(DATA FOR REVIEW):

=== Begin Enclosure ===

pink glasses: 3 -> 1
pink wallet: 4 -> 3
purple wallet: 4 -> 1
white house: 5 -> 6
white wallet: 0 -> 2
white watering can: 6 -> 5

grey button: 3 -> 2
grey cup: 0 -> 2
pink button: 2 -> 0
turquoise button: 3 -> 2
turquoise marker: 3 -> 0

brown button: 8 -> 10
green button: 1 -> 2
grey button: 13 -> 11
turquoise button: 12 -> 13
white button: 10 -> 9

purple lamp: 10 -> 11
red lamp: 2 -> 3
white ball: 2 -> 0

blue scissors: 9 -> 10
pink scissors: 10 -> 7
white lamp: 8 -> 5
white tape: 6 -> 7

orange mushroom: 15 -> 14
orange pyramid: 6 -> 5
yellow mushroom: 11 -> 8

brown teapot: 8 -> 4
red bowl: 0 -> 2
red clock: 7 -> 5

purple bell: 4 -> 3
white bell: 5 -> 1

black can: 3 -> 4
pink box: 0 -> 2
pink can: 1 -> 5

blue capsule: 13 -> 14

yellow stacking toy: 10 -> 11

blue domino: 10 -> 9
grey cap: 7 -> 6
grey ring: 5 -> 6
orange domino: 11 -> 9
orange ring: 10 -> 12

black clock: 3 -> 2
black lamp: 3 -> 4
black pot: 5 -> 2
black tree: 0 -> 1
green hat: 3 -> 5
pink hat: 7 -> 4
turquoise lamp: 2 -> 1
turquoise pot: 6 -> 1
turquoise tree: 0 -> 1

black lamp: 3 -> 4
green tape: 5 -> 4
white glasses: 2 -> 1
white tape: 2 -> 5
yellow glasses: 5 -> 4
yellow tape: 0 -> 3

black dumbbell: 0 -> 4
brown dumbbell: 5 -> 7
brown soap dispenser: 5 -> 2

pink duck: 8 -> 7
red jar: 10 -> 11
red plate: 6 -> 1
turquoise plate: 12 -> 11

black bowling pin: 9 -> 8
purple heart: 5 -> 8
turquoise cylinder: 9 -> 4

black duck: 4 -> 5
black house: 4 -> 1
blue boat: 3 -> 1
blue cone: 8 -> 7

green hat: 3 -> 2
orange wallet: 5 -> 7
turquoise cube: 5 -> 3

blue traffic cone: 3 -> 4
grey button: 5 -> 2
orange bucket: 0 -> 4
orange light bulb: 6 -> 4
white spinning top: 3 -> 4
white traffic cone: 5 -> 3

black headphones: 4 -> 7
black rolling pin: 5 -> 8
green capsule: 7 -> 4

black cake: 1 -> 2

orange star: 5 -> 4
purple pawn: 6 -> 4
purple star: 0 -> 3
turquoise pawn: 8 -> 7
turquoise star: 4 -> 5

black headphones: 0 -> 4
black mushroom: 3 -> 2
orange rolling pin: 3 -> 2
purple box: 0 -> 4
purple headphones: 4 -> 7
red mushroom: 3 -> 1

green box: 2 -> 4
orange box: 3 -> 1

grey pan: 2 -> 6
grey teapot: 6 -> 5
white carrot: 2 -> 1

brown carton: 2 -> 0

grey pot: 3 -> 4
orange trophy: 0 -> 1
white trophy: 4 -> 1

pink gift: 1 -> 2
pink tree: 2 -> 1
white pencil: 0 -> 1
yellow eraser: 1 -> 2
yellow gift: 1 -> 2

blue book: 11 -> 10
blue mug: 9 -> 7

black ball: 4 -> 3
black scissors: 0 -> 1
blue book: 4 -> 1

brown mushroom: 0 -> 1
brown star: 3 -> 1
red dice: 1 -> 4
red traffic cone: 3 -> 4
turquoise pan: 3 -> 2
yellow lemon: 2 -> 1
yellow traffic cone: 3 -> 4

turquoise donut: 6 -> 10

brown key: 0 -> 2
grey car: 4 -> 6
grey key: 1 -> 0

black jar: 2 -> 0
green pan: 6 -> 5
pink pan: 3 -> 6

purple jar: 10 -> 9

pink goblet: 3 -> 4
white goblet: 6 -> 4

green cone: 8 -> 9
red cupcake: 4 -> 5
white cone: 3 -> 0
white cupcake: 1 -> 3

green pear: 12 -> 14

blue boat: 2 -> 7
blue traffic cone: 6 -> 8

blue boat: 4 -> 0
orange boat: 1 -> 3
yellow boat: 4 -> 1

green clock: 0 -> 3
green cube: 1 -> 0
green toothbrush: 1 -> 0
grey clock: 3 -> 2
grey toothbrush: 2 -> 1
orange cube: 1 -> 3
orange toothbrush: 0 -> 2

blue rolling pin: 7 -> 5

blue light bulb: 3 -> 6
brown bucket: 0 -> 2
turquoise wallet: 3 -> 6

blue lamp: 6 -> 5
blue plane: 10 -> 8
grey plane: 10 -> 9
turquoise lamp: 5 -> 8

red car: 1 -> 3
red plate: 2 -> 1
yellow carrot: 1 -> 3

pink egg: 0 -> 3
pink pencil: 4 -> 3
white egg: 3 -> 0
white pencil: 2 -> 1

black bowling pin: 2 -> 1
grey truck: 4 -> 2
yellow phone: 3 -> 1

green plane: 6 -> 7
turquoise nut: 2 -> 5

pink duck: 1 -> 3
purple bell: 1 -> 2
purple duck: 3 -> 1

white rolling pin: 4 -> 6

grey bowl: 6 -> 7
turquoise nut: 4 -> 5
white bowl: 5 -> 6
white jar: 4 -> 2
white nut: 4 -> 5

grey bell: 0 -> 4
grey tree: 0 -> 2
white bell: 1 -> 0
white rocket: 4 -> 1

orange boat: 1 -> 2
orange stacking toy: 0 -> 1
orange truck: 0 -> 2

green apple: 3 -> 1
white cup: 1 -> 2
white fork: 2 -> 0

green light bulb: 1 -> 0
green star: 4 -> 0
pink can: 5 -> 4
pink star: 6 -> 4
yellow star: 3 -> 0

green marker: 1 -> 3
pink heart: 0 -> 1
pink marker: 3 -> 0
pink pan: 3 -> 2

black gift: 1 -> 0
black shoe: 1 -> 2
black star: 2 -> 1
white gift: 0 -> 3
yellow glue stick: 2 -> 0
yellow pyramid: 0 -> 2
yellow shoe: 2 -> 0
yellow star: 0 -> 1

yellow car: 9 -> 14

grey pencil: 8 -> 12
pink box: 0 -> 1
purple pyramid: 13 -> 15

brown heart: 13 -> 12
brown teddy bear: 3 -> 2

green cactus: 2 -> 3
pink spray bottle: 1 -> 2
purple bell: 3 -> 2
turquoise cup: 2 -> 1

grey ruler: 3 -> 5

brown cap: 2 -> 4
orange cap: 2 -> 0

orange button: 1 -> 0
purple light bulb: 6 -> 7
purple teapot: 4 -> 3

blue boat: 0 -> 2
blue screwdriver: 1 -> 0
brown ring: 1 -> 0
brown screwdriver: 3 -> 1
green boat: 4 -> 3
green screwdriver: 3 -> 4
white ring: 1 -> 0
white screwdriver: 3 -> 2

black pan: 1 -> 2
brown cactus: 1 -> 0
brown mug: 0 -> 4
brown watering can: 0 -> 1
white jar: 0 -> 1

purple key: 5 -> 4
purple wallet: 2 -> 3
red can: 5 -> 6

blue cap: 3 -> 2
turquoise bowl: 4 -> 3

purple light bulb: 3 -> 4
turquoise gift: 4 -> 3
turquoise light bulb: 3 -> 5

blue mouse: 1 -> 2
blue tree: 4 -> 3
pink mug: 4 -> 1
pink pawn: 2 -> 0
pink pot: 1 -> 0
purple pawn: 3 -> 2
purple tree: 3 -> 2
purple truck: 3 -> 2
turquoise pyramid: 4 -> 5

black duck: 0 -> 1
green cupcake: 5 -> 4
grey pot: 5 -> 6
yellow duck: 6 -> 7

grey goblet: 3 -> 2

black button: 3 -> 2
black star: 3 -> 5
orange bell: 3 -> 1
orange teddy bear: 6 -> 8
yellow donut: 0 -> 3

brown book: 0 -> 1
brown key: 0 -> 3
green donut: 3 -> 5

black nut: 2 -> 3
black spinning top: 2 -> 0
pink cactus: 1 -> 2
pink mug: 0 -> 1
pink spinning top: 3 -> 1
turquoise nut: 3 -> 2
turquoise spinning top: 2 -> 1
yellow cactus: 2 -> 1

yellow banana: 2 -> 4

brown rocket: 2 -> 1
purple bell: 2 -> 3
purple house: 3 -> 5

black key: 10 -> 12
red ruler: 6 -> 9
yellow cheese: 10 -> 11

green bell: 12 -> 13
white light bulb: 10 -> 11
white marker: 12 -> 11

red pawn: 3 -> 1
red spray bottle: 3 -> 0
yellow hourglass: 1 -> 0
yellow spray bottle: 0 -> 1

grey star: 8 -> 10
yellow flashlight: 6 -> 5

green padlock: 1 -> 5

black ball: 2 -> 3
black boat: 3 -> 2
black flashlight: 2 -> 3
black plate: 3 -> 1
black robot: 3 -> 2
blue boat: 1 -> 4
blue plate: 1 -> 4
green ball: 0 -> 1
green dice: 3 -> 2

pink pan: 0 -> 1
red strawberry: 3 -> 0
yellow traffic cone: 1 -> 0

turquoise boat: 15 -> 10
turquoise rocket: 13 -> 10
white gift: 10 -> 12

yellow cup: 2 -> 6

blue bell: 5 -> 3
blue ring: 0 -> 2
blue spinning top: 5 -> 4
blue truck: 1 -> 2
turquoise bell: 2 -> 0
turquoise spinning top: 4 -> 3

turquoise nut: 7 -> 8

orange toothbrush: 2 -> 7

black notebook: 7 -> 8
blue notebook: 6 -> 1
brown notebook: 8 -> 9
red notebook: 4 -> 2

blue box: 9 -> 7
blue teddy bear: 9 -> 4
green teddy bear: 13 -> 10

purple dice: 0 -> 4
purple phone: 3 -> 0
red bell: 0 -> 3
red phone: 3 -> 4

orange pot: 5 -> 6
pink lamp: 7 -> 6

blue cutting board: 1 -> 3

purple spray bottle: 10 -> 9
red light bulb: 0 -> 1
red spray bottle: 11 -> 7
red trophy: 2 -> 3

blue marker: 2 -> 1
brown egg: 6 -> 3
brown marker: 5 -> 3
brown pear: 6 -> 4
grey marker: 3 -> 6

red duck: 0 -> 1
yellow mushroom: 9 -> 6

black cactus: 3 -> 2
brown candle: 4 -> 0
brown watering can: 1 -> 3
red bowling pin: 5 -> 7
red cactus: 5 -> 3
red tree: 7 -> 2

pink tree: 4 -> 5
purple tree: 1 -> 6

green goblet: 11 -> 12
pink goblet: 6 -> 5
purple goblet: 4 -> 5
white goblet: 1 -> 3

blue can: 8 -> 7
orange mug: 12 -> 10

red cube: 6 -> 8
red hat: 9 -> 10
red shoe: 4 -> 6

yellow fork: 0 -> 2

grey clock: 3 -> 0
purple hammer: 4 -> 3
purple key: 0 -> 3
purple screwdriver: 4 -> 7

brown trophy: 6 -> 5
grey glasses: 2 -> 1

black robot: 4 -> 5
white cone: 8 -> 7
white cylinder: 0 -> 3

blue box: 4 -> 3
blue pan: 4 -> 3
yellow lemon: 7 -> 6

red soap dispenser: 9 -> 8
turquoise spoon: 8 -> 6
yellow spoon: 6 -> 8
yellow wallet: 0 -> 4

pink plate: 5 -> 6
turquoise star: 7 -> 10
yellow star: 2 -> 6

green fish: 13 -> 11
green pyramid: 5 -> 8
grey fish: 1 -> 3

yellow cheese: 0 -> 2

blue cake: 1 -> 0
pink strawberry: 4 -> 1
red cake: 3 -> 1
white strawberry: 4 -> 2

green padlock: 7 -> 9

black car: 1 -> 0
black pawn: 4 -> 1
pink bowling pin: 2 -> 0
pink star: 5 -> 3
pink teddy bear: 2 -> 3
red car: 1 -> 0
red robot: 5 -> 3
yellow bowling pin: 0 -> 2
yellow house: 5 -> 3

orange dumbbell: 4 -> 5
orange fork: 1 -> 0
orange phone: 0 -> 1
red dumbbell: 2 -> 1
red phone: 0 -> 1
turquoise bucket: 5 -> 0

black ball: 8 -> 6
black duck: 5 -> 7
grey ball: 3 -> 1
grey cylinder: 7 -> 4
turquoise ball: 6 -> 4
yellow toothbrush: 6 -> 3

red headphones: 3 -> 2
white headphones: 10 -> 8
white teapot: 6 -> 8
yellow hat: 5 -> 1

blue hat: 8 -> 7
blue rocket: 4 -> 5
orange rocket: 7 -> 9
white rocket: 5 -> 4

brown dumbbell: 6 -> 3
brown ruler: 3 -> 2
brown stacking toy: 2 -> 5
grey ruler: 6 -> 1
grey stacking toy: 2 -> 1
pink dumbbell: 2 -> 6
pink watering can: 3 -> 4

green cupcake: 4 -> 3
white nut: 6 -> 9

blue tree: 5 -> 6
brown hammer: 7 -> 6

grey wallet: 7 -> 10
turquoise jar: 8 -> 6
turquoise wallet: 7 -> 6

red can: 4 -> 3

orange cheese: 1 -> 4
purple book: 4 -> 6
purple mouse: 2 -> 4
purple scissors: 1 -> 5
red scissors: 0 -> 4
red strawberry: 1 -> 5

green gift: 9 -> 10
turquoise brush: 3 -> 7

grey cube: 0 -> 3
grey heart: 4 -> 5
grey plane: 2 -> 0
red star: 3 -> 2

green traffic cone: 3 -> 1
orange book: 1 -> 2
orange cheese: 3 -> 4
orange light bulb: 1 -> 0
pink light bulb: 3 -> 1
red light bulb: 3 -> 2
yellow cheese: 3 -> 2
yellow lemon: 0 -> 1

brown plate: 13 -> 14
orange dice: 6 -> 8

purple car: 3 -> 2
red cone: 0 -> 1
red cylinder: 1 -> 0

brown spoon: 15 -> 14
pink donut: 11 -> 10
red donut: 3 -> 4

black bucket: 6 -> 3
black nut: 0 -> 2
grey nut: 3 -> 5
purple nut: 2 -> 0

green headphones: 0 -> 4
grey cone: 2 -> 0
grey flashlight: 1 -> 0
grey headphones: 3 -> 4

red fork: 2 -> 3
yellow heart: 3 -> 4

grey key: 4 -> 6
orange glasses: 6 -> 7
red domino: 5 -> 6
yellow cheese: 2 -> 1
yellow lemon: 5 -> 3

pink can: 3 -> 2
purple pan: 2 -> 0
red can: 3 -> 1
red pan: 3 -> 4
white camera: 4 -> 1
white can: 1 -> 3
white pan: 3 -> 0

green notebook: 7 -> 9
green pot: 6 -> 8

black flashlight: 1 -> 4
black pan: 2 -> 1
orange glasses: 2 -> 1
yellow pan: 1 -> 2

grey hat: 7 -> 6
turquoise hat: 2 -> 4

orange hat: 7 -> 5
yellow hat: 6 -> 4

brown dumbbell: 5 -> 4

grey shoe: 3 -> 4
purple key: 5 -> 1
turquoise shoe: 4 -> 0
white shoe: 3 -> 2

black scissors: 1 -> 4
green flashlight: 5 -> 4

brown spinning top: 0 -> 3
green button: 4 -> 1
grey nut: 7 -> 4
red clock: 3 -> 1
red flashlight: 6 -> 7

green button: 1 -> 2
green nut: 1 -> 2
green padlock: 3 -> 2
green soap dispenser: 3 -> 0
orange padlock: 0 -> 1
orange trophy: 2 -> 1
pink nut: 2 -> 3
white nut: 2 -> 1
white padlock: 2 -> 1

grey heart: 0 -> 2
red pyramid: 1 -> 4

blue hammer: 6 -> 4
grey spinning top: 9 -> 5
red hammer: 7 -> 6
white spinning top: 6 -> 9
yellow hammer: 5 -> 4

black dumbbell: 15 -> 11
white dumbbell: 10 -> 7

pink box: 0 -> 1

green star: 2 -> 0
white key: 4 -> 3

=== End Enclosure ===

(PROMPT): Please output the lines of the listing above that fall in the stretch from the one with "yellow traffic cone: 3 -> 4" through the one with "blue traffic cone: 6 -> 8", exactly and only those.

(EXPECTED OUTPUT):
yellow traffic cone: 3 -> 4

turquoise donut: 6 -> 10

brown key: 0 -> 2
grey car: 4 -> 6
grey key: 1 -> 0

black jar: 2 -> 0
green pan: 6 -> 5
pink pan: 3 -> 6

purple jar: 10 -> 9

pink goblet: 3 -> 4
white goblet: 6 -> 4

green cone: 8 -> 9
red cupcake: 4 -> 5
white cone: 3 -> 0
white cupcake: 1 -> 3

green pear: 12 -> 14

blue boat: 2 -> 7
blue traffic cone: 6 -> 8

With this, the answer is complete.